_Work order_: Beginning with the line that has "(492, 233) = (308, 114): purple", write out each line down to the end of the records below exactly, and include no pictures.
═══ Given data ═══
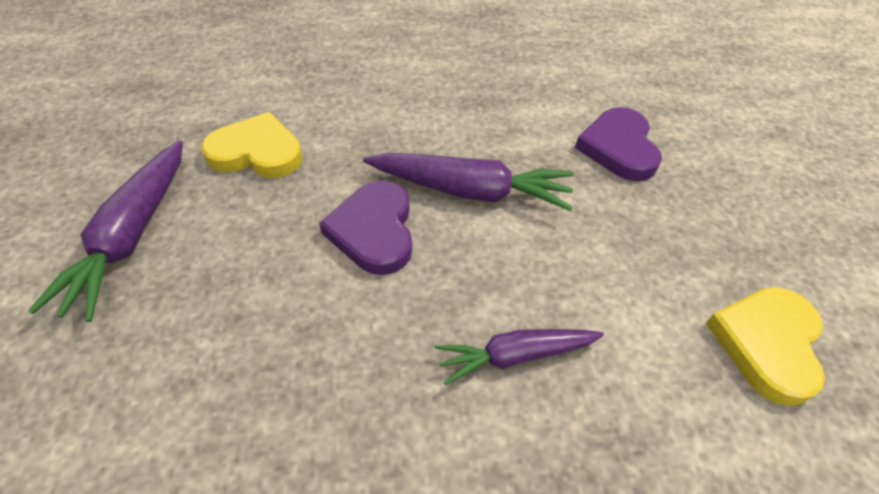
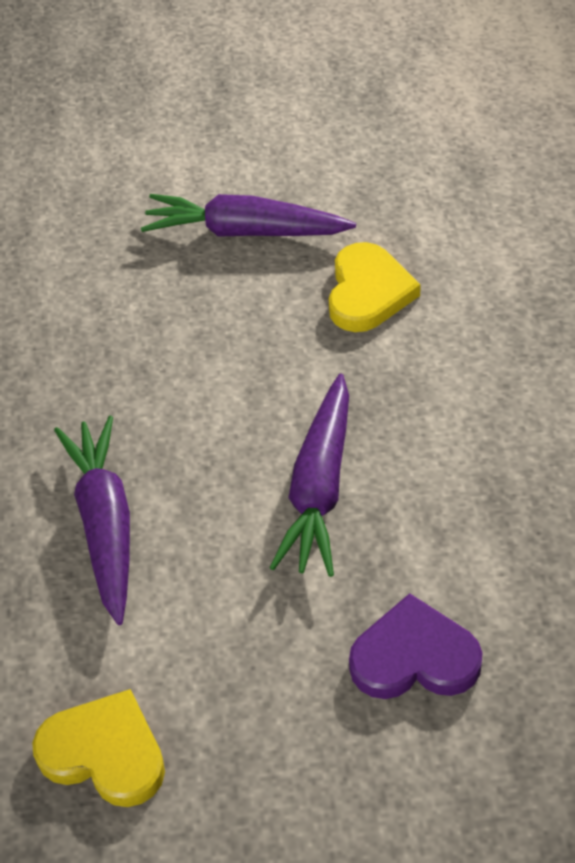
camera: 95 degrees right, 0 degrees up
(374, 231) = (256, 405): purple heart -> none
(515, 356) = (105, 524): purple carrot -> purple carrot, size x1.56

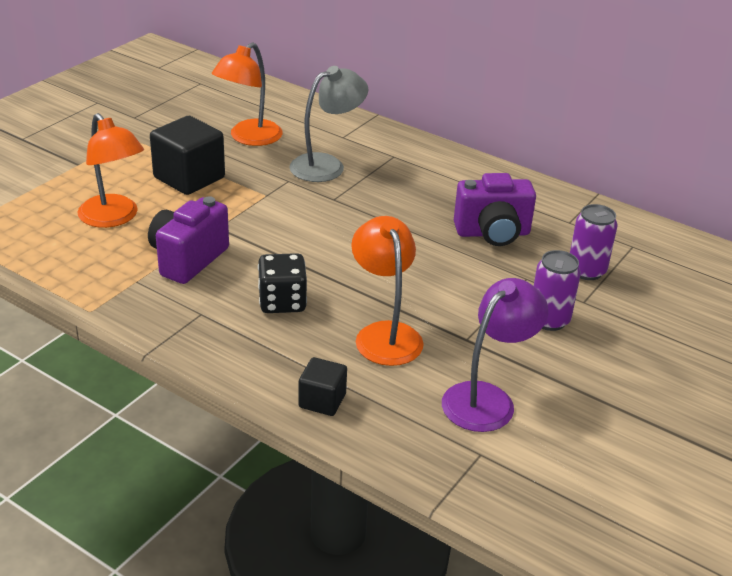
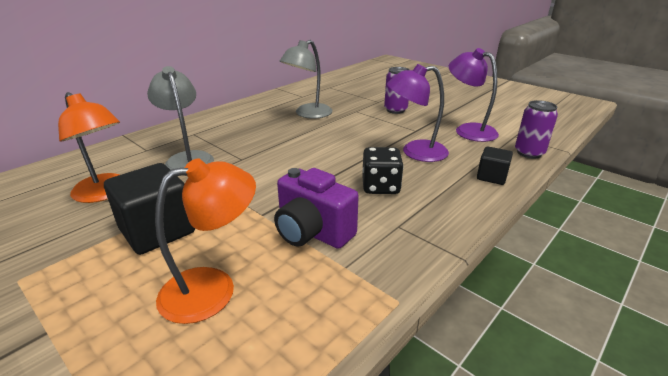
camera: 80 degrees left, 5 degrees down
(385, 334) = (415, 152): orange lamp -> purple lamp
(492, 233) = (308, 114): purple camera -> grey lamp
(586, 271) = (350, 98): purple can -> purple can (529, 153)

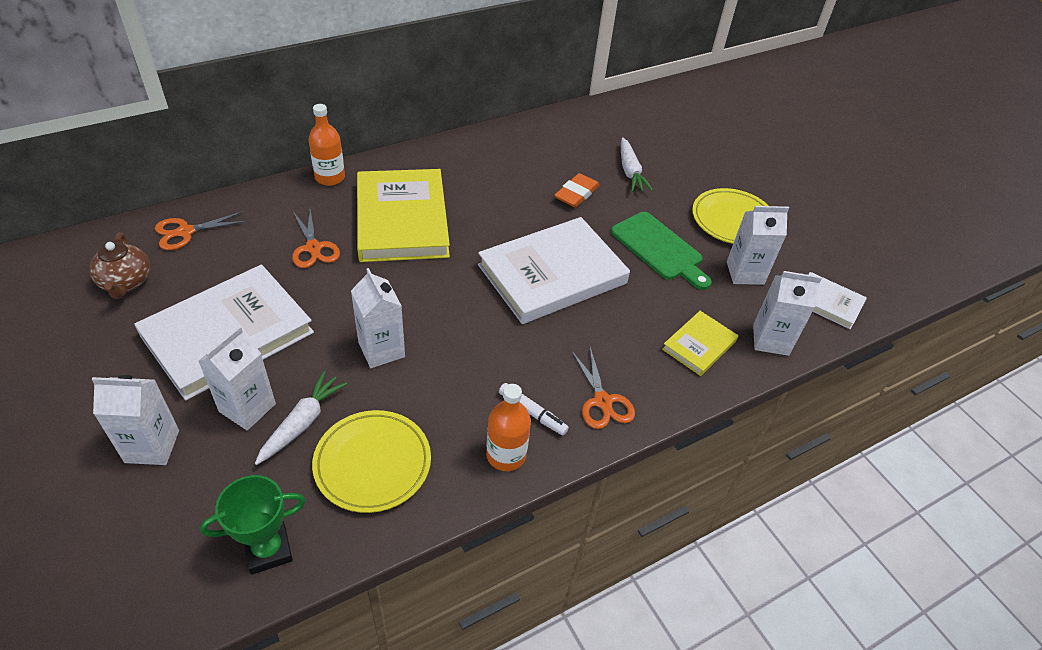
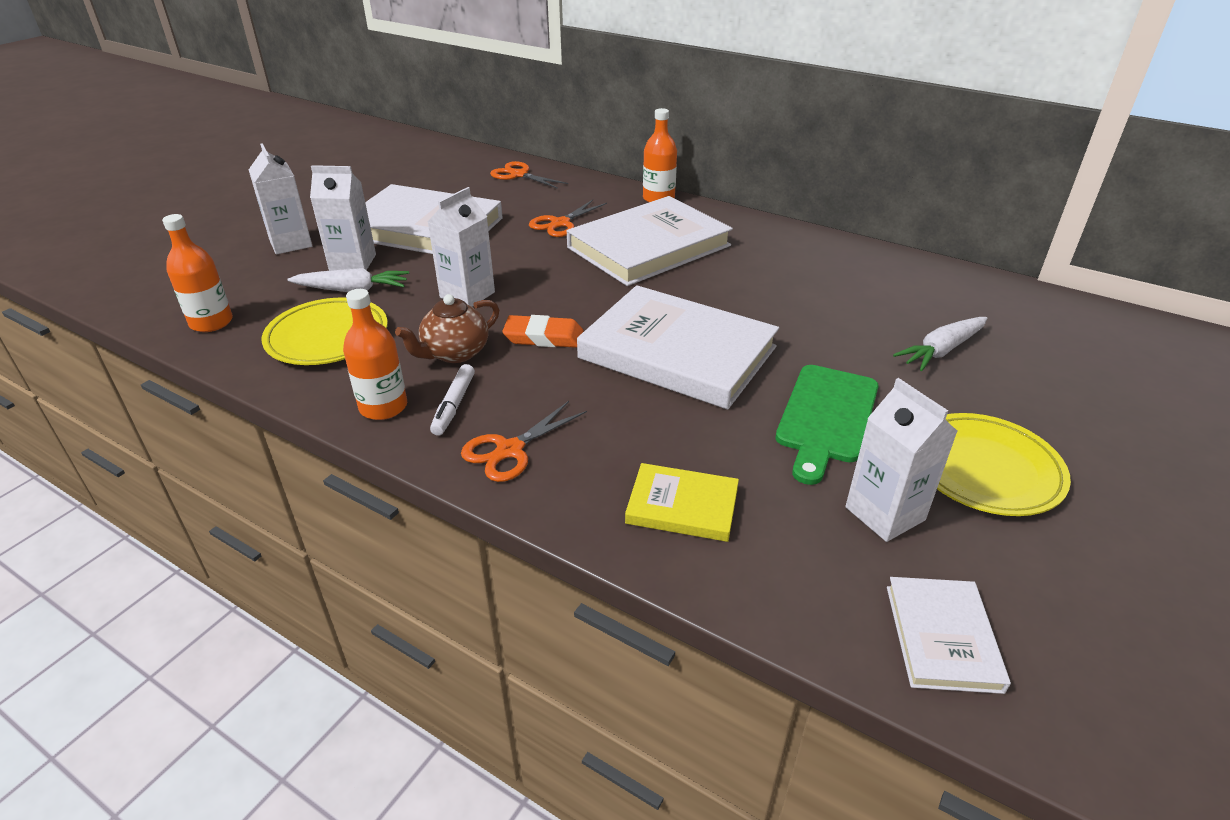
camera: 65 degrees right, 10 degrees down
(126, 282) = (443, 177): brown teapot -> brown teapot (455, 353)
(268, 550) = (211, 322): green trophy -> orange bottle
(402, 219) = (649, 247): yellow book -> white book
(576, 194) = (836, 326): orange eraser -> orange eraser (543, 337)
(770, 340) = (771, 582): white carton -> none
═══
_Result_:
(492, 233) = (308, 114): purple camera -> grey lamp
(586, 271) = (350, 98): purple can -> purple can (529, 153)

camera: 65 degrees right, 10 degrees down
(126, 282) = (443, 177): brown teapot -> brown teapot (455, 353)
(268, 550) = (211, 322): green trophy -> orange bottle
(402, 219) = (649, 247): yellow book -> white book
(576, 194) = (836, 326): orange eraser -> orange eraser (543, 337)
(770, 340) = (771, 582): white carton -> none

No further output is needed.